- _ASSIGNMENT_: Search the records for "brown". Copy every line where it appears.

- _STUDY MATERIAL_:

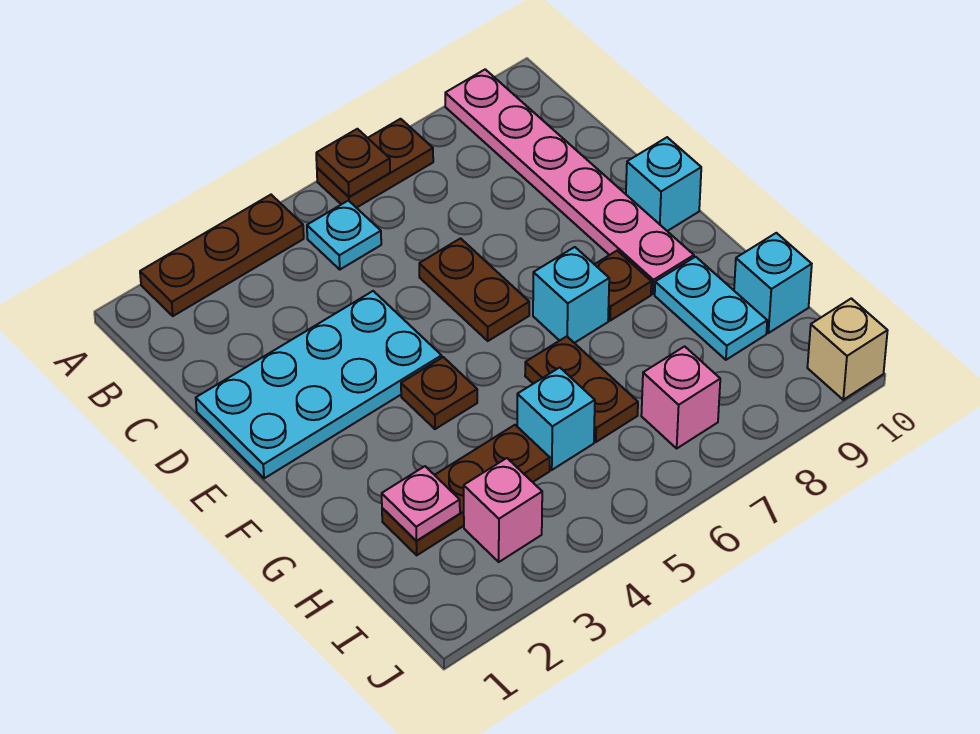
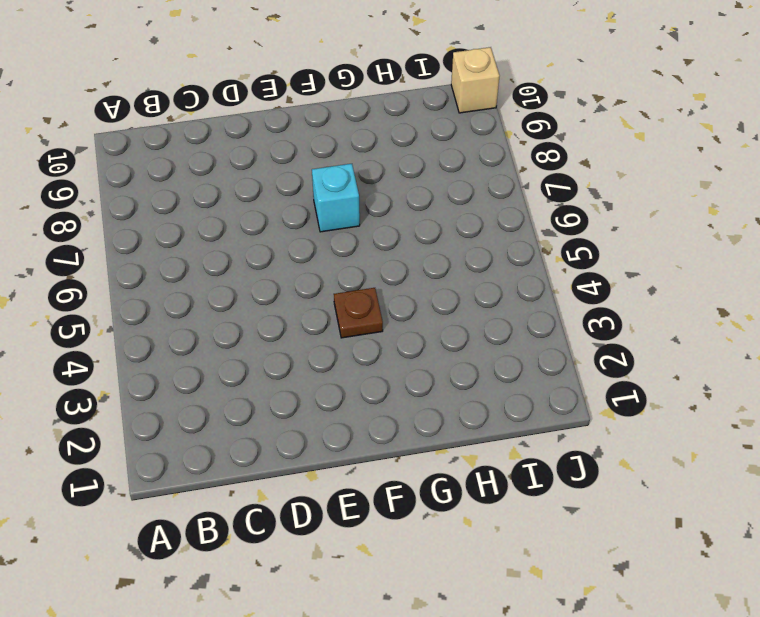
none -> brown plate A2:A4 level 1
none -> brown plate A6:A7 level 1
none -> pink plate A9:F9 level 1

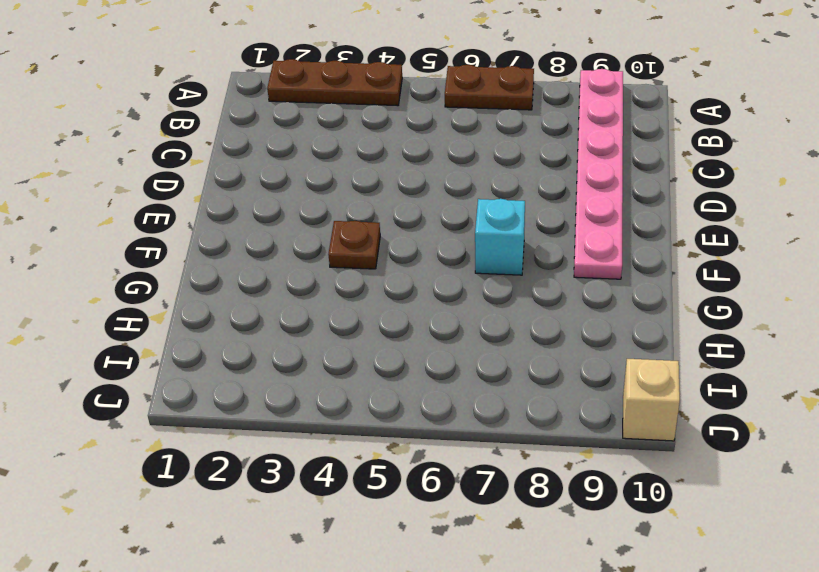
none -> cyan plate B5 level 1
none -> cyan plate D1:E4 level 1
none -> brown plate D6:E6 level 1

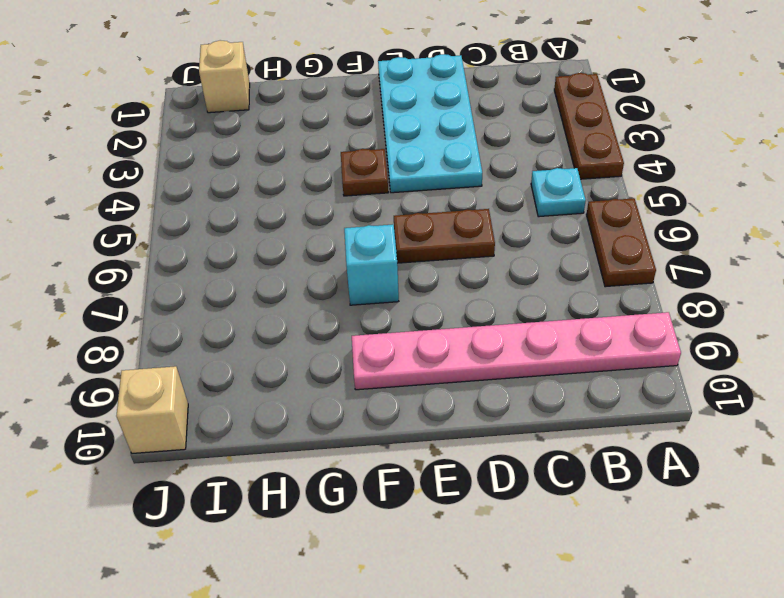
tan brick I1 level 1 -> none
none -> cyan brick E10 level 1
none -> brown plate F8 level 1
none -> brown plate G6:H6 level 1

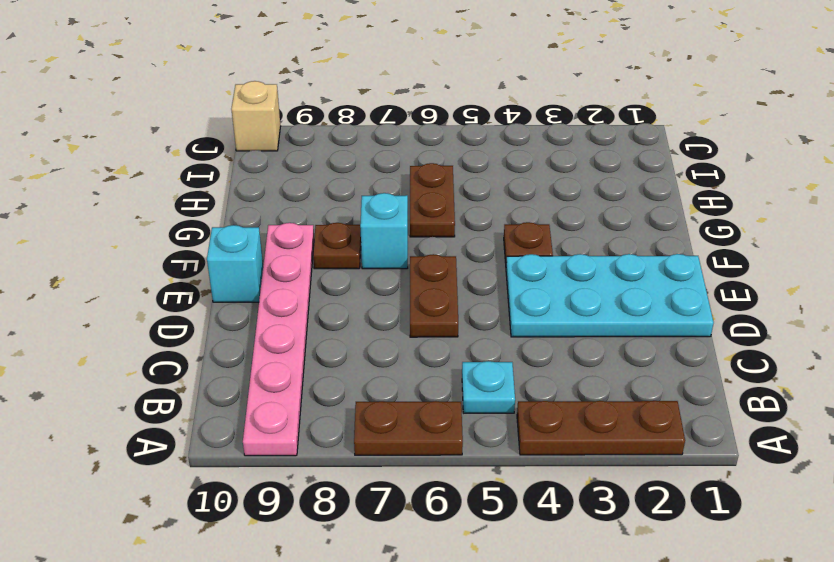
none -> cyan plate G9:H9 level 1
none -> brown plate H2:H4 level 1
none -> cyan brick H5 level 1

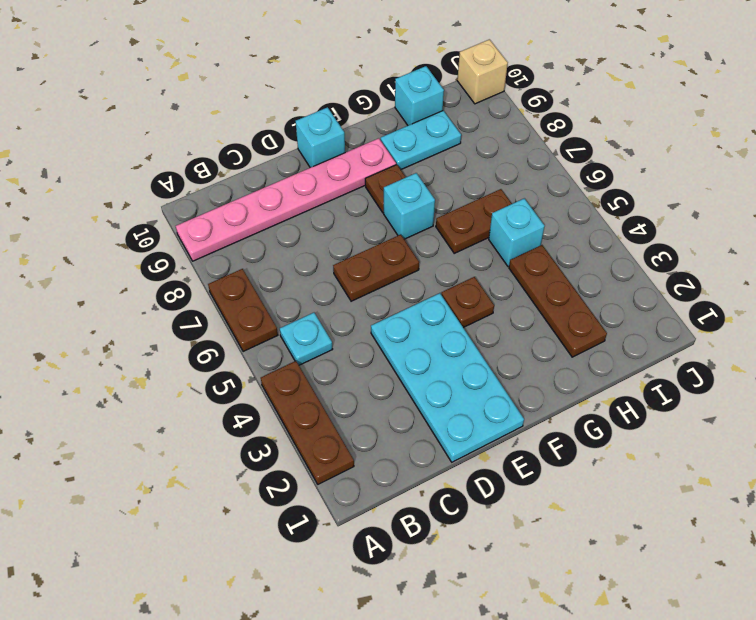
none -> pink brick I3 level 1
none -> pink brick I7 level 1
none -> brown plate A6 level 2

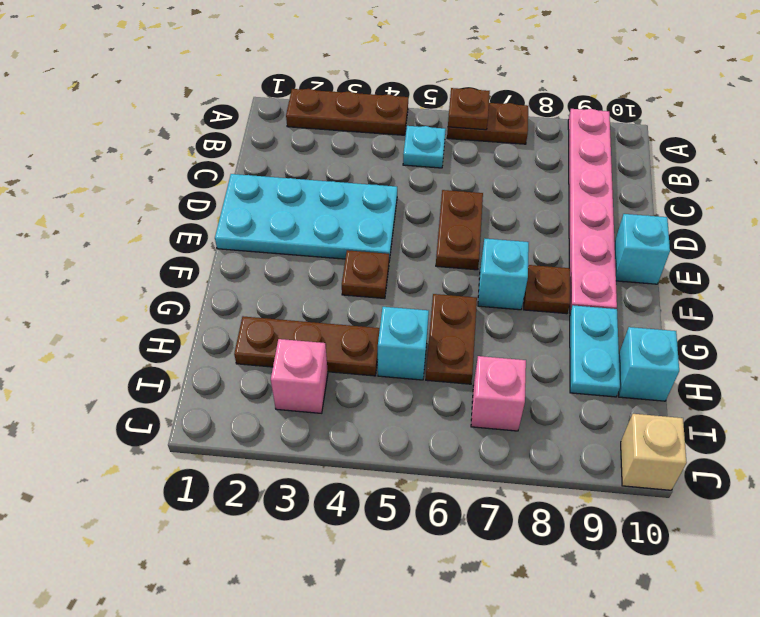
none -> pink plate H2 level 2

- _SOLUTION_:
none -> brown plate A2:A4 level 1
none -> brown plate A6:A7 level 1
none -> brown plate D6:E6 level 1
none -> brown plate F8 level 1
none -> brown plate G6:H6 level 1
none -> brown plate H2:H4 level 1
none -> brown plate A6 level 2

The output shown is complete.